** Opening Extracted material block **

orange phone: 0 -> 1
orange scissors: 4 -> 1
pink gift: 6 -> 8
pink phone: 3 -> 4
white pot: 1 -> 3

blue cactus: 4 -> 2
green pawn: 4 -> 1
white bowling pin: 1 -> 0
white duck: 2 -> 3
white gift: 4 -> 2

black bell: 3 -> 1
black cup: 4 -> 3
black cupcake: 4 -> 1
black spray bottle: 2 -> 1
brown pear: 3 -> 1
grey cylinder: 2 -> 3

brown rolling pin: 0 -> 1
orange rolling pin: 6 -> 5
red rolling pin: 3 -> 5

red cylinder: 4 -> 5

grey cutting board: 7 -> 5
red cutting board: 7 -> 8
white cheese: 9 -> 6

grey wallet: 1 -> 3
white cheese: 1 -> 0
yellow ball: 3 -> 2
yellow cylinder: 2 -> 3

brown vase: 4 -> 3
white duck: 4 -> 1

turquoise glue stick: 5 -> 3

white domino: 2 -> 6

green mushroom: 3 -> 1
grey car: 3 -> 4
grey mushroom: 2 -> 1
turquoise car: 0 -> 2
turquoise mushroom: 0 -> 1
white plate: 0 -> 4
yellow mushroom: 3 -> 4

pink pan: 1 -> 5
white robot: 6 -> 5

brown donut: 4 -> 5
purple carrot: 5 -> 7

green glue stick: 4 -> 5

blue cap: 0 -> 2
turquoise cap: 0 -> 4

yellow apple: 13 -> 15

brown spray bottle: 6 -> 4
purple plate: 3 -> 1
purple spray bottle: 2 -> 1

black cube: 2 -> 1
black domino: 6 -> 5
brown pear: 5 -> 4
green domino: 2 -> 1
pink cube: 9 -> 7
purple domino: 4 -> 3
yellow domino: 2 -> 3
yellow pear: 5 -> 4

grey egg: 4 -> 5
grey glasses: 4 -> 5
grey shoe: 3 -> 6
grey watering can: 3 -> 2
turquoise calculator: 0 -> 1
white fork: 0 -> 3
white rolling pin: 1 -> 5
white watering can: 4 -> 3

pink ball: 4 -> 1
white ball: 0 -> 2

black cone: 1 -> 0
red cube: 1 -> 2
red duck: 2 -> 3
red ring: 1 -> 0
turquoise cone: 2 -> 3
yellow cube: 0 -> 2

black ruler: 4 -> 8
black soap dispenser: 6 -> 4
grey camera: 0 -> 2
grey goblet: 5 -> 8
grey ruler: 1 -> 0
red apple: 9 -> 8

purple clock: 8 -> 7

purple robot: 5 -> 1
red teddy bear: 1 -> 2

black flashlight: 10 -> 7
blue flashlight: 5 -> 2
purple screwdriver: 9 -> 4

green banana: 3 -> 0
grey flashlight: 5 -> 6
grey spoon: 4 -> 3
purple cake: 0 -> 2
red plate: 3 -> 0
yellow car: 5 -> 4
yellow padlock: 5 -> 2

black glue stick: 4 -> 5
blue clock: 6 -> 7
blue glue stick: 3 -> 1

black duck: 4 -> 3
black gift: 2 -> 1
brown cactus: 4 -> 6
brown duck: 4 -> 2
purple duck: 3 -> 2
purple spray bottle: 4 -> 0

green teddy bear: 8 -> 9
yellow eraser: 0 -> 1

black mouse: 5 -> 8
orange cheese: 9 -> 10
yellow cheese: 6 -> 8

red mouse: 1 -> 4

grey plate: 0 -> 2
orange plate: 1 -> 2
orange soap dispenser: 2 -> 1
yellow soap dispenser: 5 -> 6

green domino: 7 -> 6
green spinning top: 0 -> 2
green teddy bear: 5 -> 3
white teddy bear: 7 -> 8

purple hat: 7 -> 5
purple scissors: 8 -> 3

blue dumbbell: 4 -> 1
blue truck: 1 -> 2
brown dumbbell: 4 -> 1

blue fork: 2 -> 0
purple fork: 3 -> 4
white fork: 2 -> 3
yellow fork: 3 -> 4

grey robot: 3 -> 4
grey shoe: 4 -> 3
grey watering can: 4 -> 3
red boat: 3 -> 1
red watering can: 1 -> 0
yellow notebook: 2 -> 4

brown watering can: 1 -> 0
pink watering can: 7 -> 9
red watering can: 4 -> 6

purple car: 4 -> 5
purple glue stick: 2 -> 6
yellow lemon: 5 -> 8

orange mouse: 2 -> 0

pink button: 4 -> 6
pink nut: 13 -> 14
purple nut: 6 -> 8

** Closing Extracted material block **

Could you return exactly the lines above from the line with "green mushroom: 3 -> 1" to the line with "turquoise cap: 0 -> 4", both included, and nothing else?

▸ Response to this task
green mushroom: 3 -> 1
grey car: 3 -> 4
grey mushroom: 2 -> 1
turquoise car: 0 -> 2
turquoise mushroom: 0 -> 1
white plate: 0 -> 4
yellow mushroom: 3 -> 4

pink pan: 1 -> 5
white robot: 6 -> 5

brown donut: 4 -> 5
purple carrot: 5 -> 7

green glue stick: 4 -> 5

blue cap: 0 -> 2
turquoise cap: 0 -> 4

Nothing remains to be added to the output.